* **Exercise goal**
Each line in the listing below that contains "plus" should be returned.
BEGIN
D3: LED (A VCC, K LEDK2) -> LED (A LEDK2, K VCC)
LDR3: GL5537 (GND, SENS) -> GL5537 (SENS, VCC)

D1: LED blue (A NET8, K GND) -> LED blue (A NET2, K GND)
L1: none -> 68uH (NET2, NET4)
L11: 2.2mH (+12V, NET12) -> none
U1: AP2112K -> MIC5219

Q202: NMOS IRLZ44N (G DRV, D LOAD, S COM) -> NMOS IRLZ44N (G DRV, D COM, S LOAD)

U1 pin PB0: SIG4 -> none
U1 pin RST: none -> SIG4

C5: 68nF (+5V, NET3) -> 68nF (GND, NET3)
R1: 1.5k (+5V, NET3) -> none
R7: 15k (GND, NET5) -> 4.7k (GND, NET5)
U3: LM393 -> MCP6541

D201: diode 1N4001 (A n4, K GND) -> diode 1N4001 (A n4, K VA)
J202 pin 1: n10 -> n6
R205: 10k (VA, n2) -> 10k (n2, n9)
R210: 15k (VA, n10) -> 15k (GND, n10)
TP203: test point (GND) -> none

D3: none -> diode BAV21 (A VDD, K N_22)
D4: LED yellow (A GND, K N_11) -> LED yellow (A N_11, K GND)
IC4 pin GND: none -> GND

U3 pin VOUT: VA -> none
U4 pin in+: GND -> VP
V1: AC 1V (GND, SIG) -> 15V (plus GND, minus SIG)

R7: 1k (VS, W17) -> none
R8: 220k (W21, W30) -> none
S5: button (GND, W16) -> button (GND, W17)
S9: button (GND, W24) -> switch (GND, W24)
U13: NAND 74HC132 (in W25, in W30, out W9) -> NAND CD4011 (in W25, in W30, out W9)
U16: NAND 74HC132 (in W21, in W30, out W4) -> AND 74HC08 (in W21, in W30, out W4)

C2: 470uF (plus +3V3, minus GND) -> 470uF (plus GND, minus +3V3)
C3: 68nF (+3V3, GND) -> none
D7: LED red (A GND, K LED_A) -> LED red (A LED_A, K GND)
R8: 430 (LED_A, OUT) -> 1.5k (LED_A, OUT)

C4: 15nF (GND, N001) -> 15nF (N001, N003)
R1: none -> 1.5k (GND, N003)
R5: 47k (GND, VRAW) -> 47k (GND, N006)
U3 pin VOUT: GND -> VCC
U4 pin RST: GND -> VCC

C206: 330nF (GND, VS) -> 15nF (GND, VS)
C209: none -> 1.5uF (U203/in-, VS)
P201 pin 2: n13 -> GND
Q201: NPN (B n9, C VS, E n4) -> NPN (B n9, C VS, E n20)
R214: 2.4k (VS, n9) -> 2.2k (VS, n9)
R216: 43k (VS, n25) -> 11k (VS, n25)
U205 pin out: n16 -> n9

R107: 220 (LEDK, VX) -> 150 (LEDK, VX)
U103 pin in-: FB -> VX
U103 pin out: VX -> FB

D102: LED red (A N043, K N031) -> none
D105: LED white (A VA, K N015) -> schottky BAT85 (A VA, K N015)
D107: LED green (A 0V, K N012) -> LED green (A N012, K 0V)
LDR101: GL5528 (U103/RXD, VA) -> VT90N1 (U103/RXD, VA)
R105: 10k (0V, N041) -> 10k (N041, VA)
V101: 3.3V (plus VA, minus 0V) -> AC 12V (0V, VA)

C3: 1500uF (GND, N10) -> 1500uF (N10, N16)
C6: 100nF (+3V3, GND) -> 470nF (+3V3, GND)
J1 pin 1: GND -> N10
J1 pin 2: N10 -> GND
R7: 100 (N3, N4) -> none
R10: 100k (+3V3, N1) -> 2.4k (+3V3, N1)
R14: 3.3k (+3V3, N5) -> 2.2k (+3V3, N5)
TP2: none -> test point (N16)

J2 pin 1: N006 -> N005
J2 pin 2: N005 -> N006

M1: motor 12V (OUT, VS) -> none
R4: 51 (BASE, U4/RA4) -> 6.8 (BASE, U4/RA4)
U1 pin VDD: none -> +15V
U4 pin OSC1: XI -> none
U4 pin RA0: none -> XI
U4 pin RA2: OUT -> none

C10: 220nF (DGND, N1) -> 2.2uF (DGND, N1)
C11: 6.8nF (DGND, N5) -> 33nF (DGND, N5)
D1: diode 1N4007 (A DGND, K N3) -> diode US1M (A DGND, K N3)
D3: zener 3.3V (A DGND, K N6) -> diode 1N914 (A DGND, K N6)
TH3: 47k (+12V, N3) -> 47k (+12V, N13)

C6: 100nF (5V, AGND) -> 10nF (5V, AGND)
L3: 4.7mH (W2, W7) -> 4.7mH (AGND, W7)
END
* **Result**
V1: AC 1V (GND, SIG) -> 15V (plus GND, minus SIG)
C2: 470uF (plus +3V3, minus GND) -> 470uF (plus GND, minus +3V3)
V101: 3.3V (plus VA, minus 0V) -> AC 12V (0V, VA)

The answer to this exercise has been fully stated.